BEGIN RECORDS FOR THE TASK

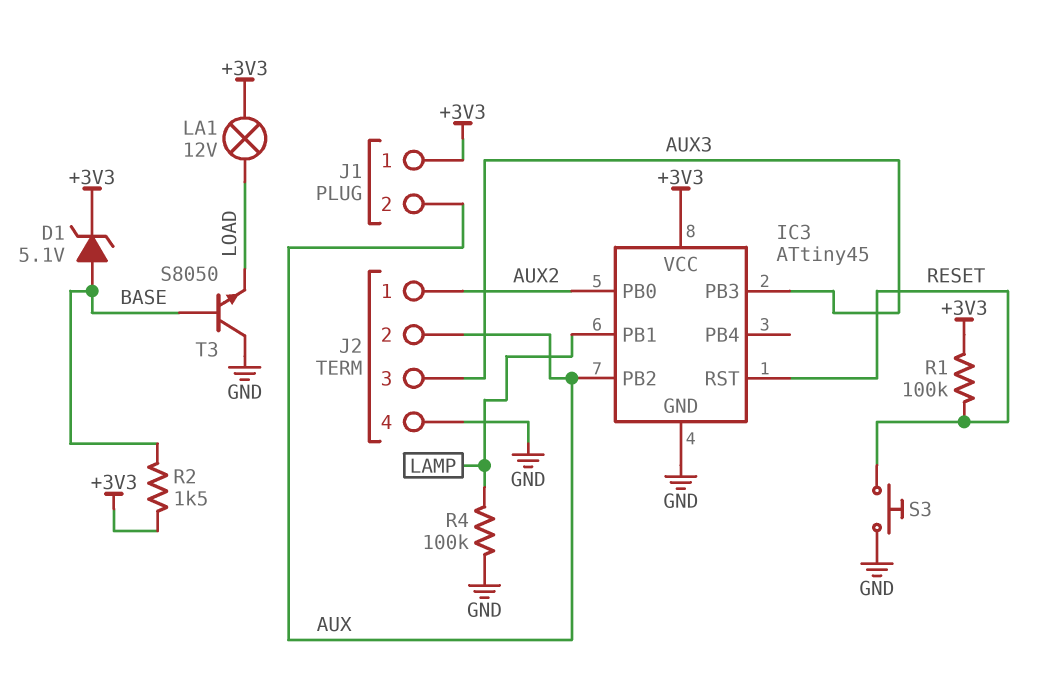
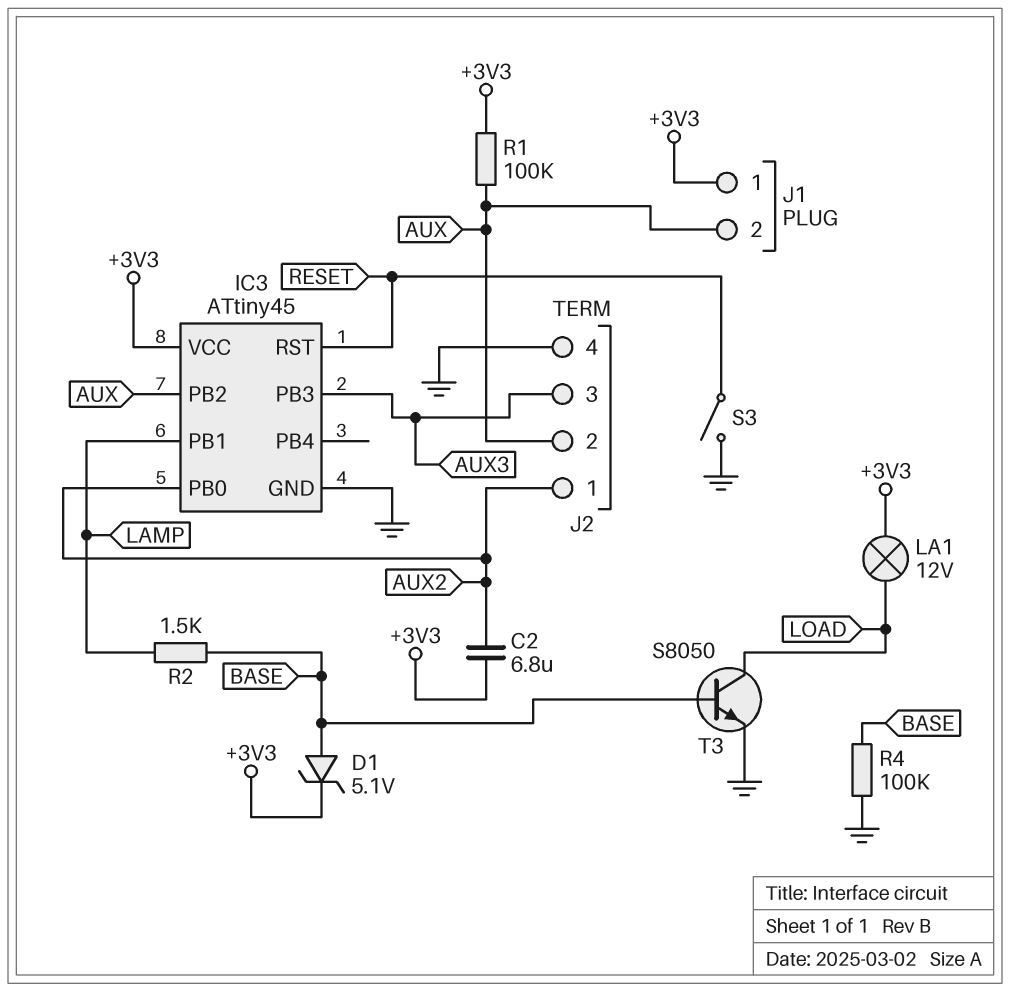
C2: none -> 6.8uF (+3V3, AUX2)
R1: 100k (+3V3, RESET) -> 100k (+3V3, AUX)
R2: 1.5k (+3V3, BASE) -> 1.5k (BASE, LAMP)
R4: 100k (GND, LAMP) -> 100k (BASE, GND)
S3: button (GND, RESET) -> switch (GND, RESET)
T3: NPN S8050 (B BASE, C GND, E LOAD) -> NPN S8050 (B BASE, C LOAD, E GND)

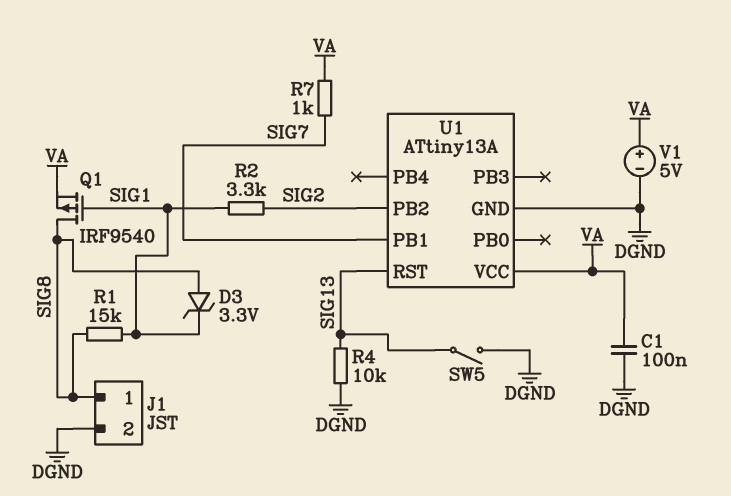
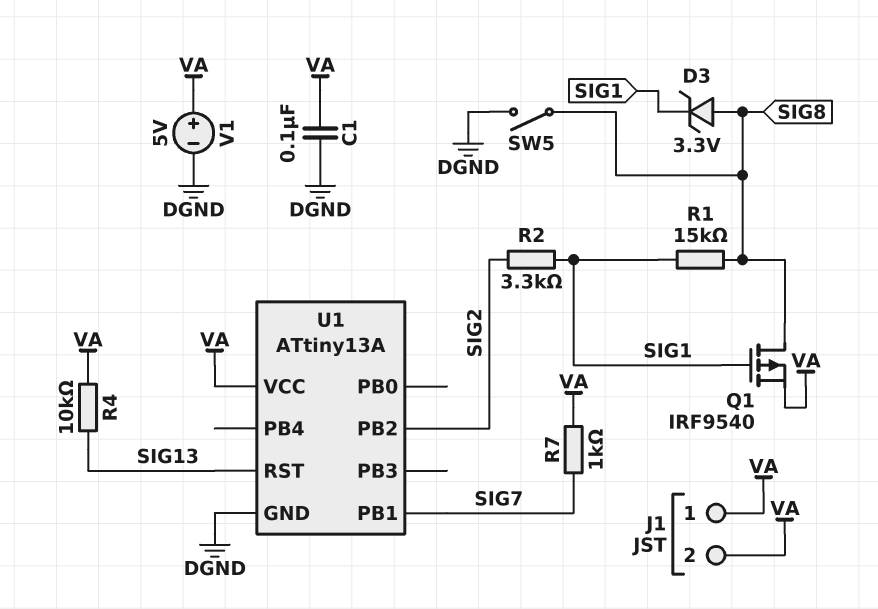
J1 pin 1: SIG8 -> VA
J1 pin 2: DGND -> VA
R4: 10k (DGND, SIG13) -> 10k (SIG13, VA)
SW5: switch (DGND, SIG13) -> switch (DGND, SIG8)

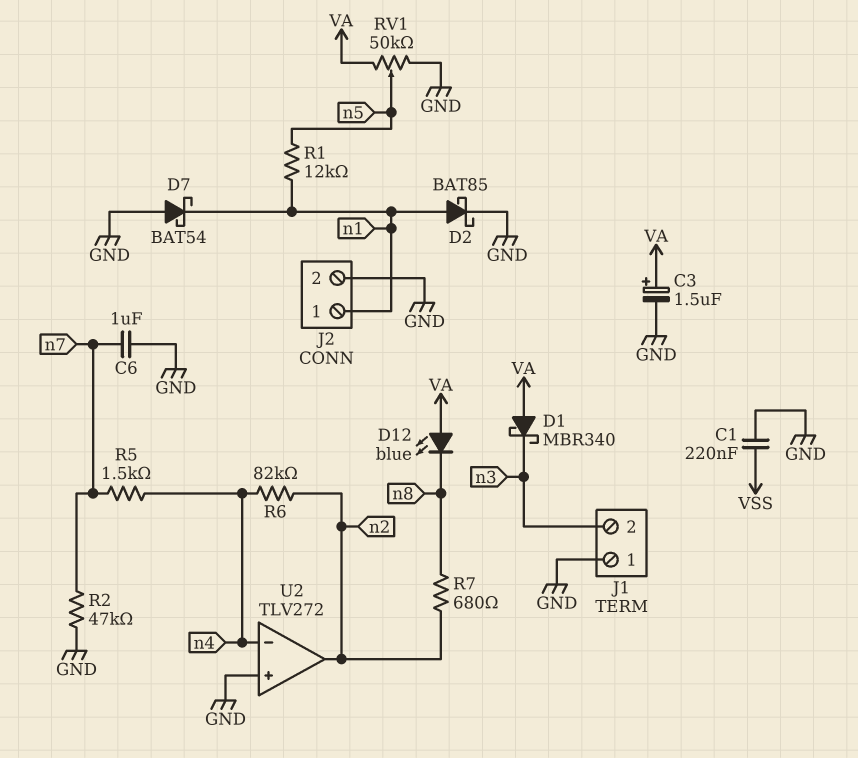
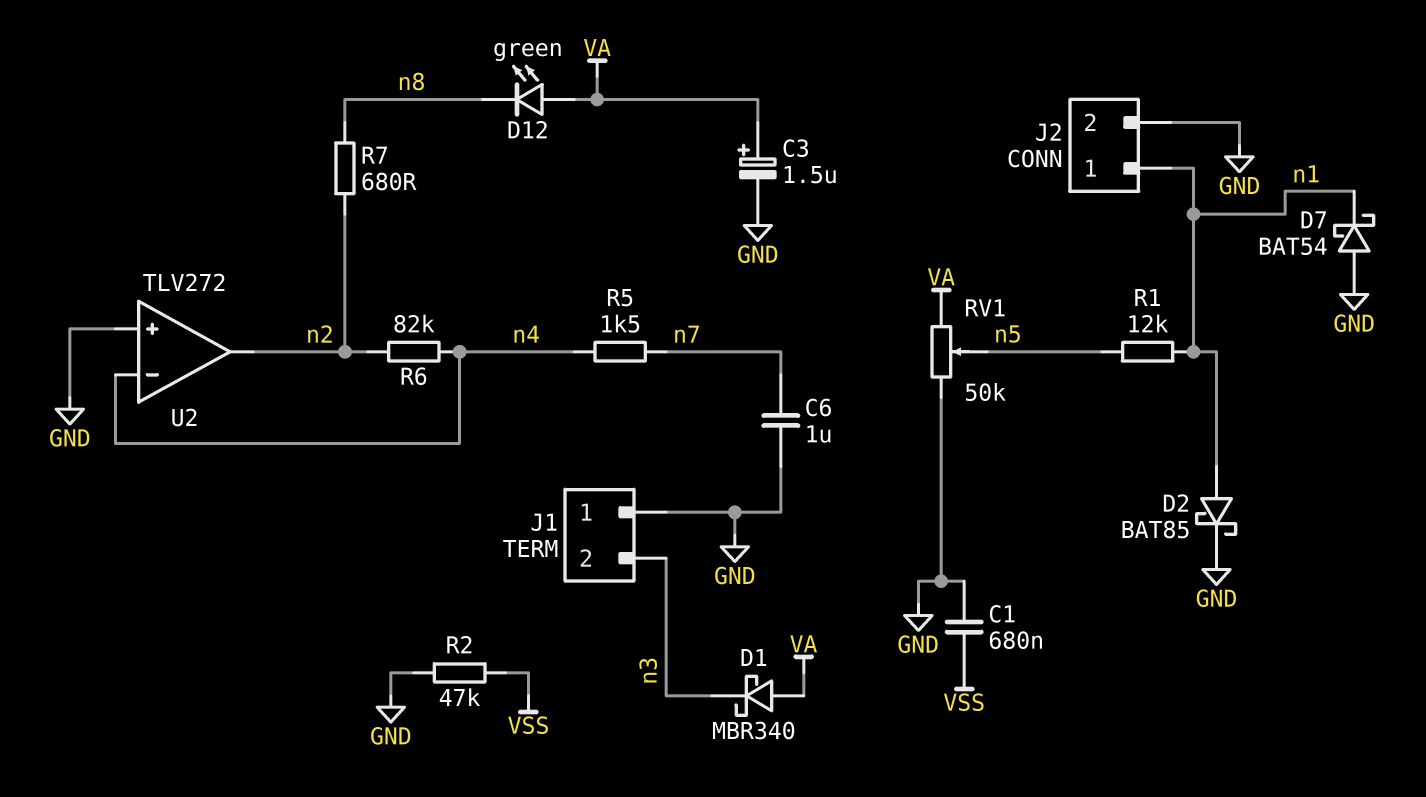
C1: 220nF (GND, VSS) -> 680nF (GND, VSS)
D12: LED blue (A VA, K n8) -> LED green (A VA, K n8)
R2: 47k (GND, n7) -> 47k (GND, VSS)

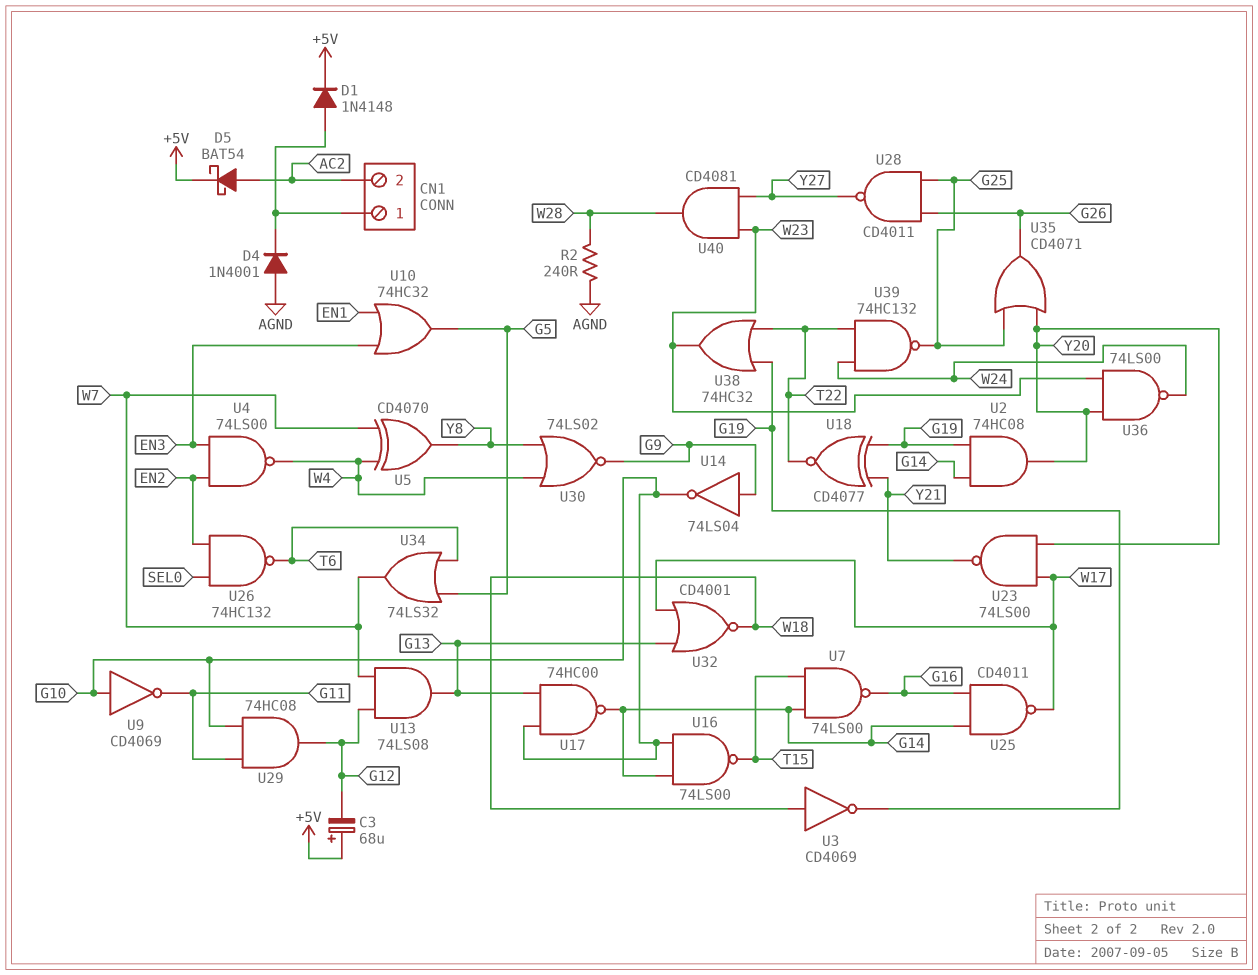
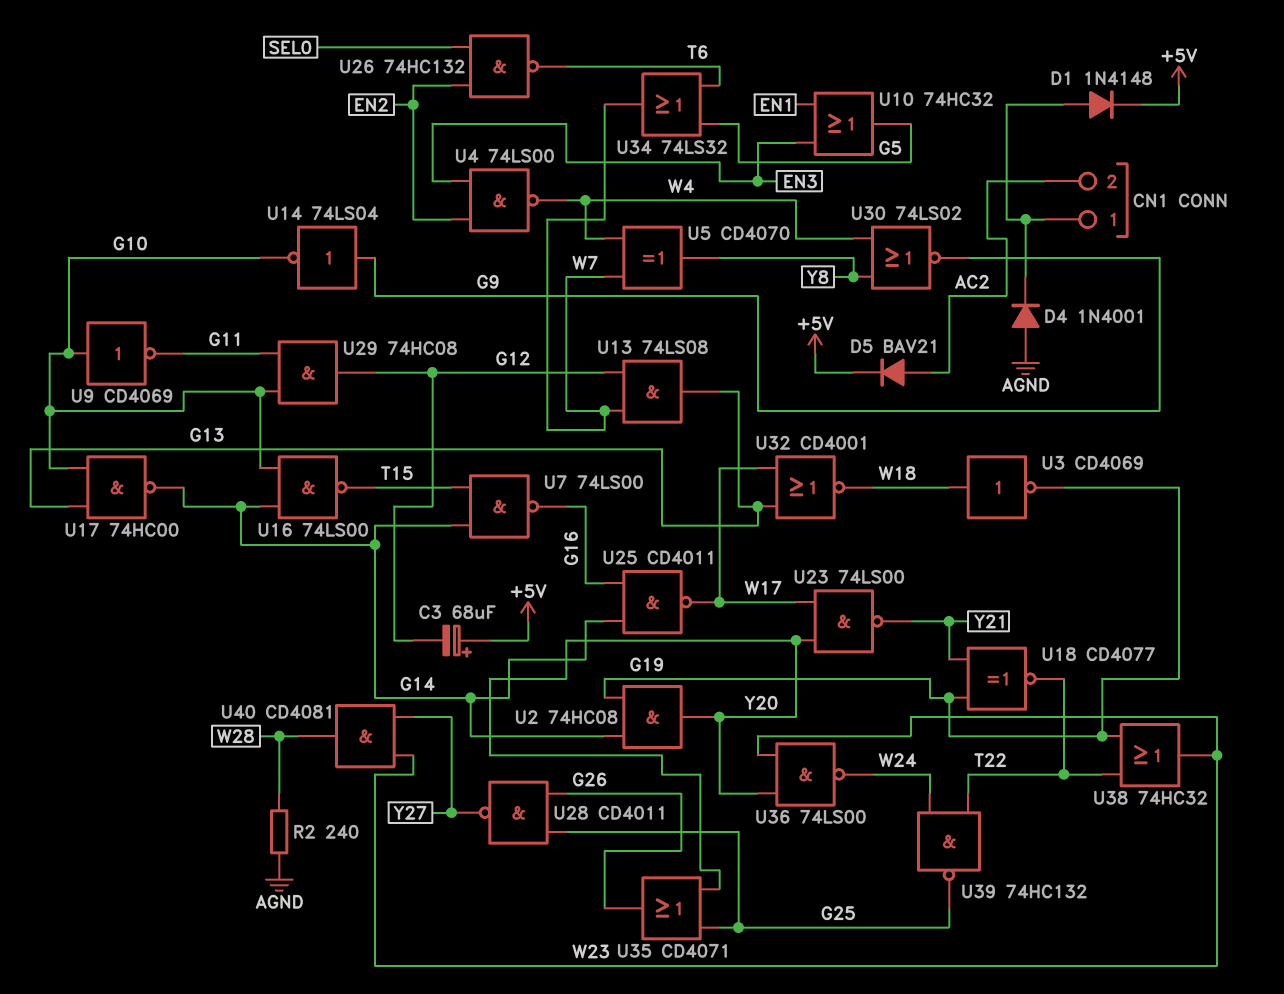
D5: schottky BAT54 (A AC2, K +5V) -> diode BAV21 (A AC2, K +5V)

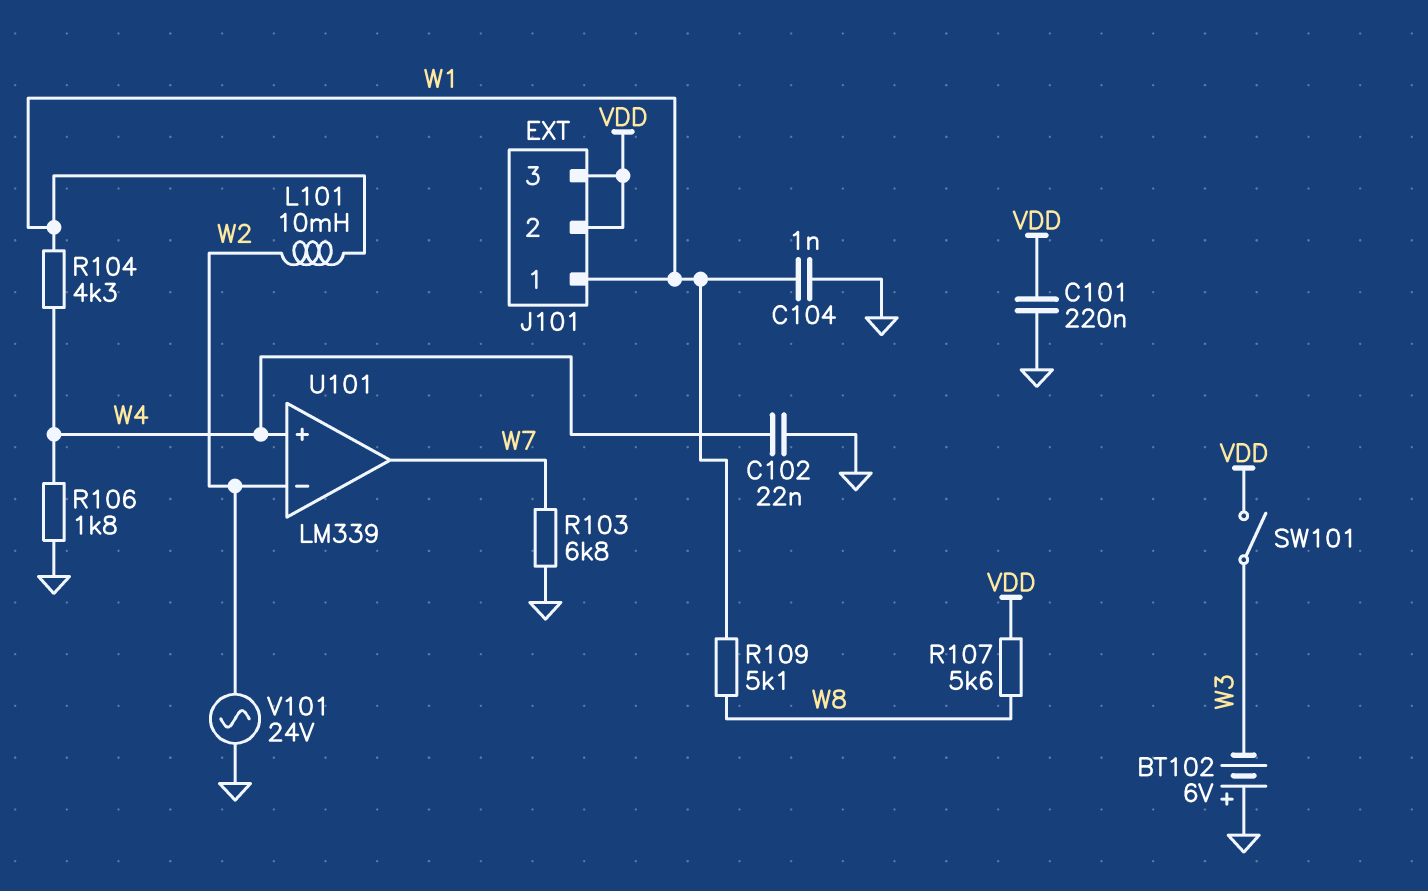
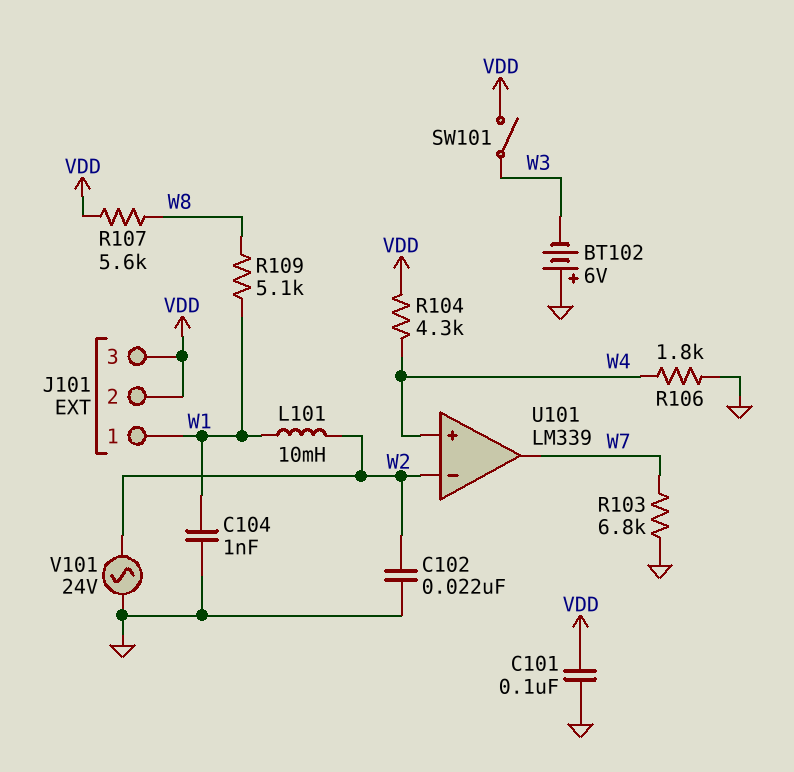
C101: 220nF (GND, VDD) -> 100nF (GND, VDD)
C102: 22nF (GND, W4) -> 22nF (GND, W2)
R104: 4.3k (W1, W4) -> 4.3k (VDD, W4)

END RECORDS FOR THE TASK

Repeat each line of the material exactly, please, and skip every picture.

C2: none -> 6.8uF (+3V3, AUX2)
R1: 100k (+3V3, RESET) -> 100k (+3V3, AUX)
R2: 1.5k (+3V3, BASE) -> 1.5k (BASE, LAMP)
R4: 100k (GND, LAMP) -> 100k (BASE, GND)
S3: button (GND, RESET) -> switch (GND, RESET)
T3: NPN S8050 (B BASE, C GND, E LOAD) -> NPN S8050 (B BASE, C LOAD, E GND)

J1 pin 1: SIG8 -> VA
J1 pin 2: DGND -> VA
R4: 10k (DGND, SIG13) -> 10k (SIG13, VA)
SW5: switch (DGND, SIG13) -> switch (DGND, SIG8)

C1: 220nF (GND, VSS) -> 680nF (GND, VSS)
D12: LED blue (A VA, K n8) -> LED green (A VA, K n8)
R2: 47k (GND, n7) -> 47k (GND, VSS)

D5: schottky BAT54 (A AC2, K +5V) -> diode BAV21 (A AC2, K +5V)

C101: 220nF (GND, VDD) -> 100nF (GND, VDD)
C102: 22nF (GND, W4) -> 22nF (GND, W2)
R104: 4.3k (W1, W4) -> 4.3k (VDD, W4)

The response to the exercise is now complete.